→ The problem
What are the lines, copied exactly, from the one containing "TP2: test point (N11) -> none" through the last line of the records below, both included?

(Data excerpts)
☆ ☆ ☆ ☆

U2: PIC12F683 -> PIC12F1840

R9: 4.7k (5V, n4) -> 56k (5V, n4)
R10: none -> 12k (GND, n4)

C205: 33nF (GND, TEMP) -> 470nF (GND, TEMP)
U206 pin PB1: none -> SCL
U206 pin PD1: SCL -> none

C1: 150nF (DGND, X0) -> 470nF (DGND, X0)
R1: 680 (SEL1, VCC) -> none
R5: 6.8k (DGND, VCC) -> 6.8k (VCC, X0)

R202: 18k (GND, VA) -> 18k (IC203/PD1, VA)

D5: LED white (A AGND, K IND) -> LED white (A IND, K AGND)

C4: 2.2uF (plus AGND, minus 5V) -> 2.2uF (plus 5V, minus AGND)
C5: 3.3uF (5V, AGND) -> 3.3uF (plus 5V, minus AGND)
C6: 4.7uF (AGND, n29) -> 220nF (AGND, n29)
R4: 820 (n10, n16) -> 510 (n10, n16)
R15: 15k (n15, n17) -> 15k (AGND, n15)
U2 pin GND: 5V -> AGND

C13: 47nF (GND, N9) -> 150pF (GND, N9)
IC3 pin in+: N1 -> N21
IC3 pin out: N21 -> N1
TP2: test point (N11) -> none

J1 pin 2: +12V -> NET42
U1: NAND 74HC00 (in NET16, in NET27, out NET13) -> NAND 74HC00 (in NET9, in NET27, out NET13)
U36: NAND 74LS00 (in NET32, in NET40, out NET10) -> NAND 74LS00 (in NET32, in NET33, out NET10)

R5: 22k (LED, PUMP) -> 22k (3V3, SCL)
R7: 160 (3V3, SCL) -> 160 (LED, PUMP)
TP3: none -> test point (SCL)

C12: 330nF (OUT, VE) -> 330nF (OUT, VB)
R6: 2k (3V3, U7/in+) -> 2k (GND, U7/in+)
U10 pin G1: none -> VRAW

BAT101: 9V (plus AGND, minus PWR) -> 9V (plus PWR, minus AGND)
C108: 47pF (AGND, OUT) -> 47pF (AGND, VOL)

☆ ☆ ☆ ☆

→ Exercise response
TP2: test point (N11) -> none

J1 pin 2: +12V -> NET42
U1: NAND 74HC00 (in NET16, in NET27, out NET13) -> NAND 74HC00 (in NET9, in NET27, out NET13)
U36: NAND 74LS00 (in NET32, in NET40, out NET10) -> NAND 74LS00 (in NET32, in NET33, out NET10)

R5: 22k (LED, PUMP) -> 22k (3V3, SCL)
R7: 160 (3V3, SCL) -> 160 (LED, PUMP)
TP3: none -> test point (SCL)

C12: 330nF (OUT, VE) -> 330nF (OUT, VB)
R6: 2k (3V3, U7/in+) -> 2k (GND, U7/in+)
U10 pin G1: none -> VRAW

BAT101: 9V (plus AGND, minus PWR) -> 9V (plus PWR, minus AGND)
C108: 47pF (AGND, OUT) -> 47pF (AGND, VOL)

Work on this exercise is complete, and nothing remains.